Leave out the images and repeat the listing below without a single change.

# Supplied material
+===+
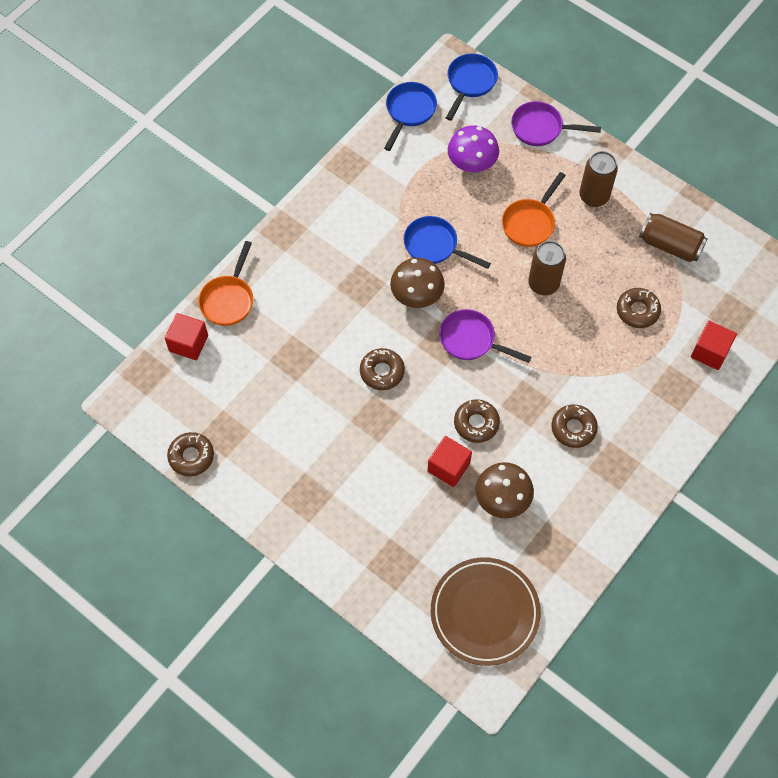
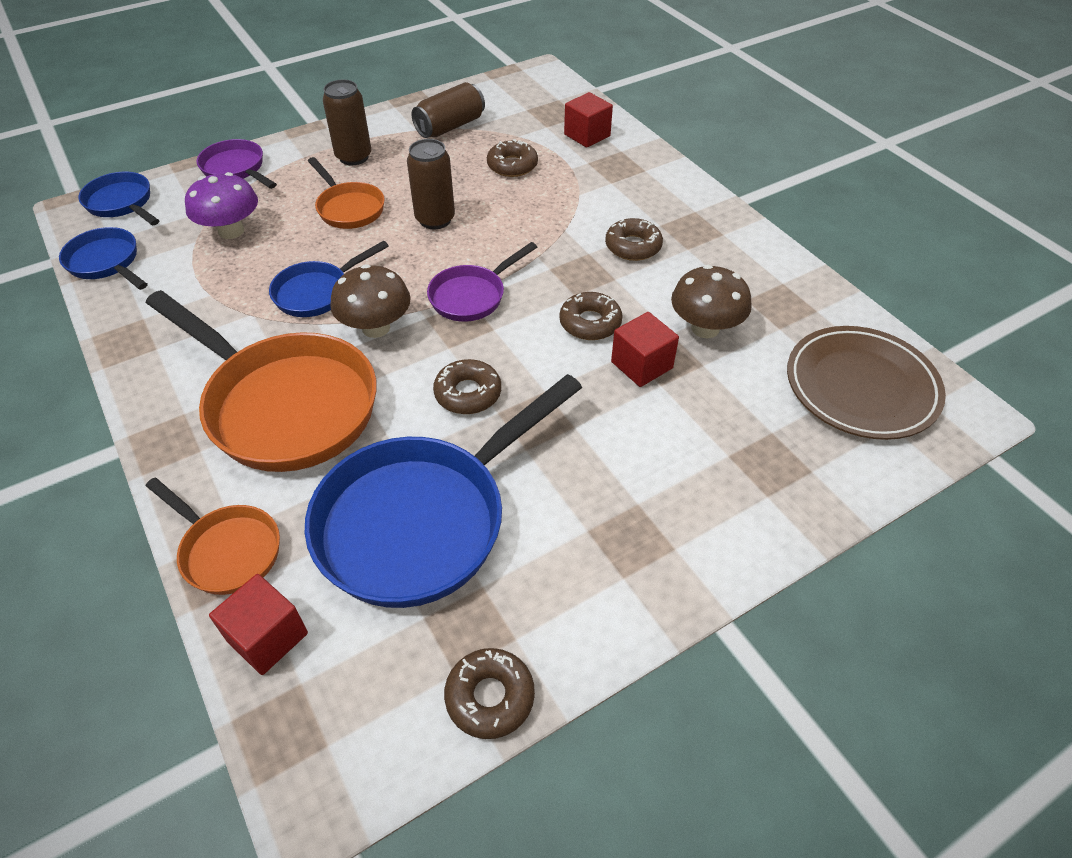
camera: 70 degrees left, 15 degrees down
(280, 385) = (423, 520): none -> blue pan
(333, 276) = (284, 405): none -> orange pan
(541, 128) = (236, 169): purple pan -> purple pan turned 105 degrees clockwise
+===+
# Your response
camera: 70 degrees left, 15 degrees down
(280, 385) = (423, 520): none -> blue pan
(333, 276) = (284, 405): none -> orange pan
(541, 128) = (236, 169): purple pan -> purple pan turned 105 degrees clockwise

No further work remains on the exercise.